Start of Block

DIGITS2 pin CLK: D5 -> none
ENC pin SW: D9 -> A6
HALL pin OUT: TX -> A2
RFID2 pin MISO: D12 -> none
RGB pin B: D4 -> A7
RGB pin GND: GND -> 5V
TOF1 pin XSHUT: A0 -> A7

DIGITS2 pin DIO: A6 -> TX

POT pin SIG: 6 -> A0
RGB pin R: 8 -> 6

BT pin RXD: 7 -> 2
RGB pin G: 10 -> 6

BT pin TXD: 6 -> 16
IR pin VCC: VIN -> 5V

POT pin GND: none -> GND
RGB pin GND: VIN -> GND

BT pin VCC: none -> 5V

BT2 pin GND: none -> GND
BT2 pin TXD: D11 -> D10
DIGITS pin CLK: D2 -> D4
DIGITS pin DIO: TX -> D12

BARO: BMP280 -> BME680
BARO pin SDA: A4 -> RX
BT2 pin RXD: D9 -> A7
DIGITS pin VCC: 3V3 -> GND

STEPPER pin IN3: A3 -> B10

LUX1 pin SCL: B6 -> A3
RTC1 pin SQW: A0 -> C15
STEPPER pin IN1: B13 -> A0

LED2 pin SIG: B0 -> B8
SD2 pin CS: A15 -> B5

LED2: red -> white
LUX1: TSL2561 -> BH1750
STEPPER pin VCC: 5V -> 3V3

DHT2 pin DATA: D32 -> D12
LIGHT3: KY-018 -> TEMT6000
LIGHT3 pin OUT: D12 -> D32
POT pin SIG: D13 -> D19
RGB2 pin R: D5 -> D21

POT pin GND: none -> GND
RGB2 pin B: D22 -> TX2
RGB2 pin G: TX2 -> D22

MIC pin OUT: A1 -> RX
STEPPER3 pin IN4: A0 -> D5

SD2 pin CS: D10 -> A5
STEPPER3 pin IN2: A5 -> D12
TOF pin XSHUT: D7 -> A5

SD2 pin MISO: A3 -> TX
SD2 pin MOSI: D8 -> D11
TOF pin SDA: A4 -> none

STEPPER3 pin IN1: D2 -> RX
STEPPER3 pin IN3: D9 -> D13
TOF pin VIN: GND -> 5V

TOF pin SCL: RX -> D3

End of Block

Try it
Your reply should be an exact copy of every line from the line with "BT2 pin RXD: D9 -> A7" through the final line of the data, and nothing more.

Output for this task
BT2 pin RXD: D9 -> A7
DIGITS pin VCC: 3V3 -> GND

STEPPER pin IN3: A3 -> B10

LUX1 pin SCL: B6 -> A3
RTC1 pin SQW: A0 -> C15
STEPPER pin IN1: B13 -> A0

LED2 pin SIG: B0 -> B8
SD2 pin CS: A15 -> B5

LED2: red -> white
LUX1: TSL2561 -> BH1750
STEPPER pin VCC: 5V -> 3V3

DHT2 pin DATA: D32 -> D12
LIGHT3: KY-018 -> TEMT6000
LIGHT3 pin OUT: D12 -> D32
POT pin SIG: D13 -> D19
RGB2 pin R: D5 -> D21

POT pin GND: none -> GND
RGB2 pin B: D22 -> TX2
RGB2 pin G: TX2 -> D22

MIC pin OUT: A1 -> RX
STEPPER3 pin IN4: A0 -> D5

SD2 pin CS: D10 -> A5
STEPPER3 pin IN2: A5 -> D12
TOF pin XSHUT: D7 -> A5

SD2 pin MISO: A3 -> TX
SD2 pin MOSI: D8 -> D11
TOF pin SDA: A4 -> none

STEPPER3 pin IN1: D2 -> RX
STEPPER3 pin IN3: D9 -> D13
TOF pin VIN: GND -> 5V

TOF pin SCL: RX -> D3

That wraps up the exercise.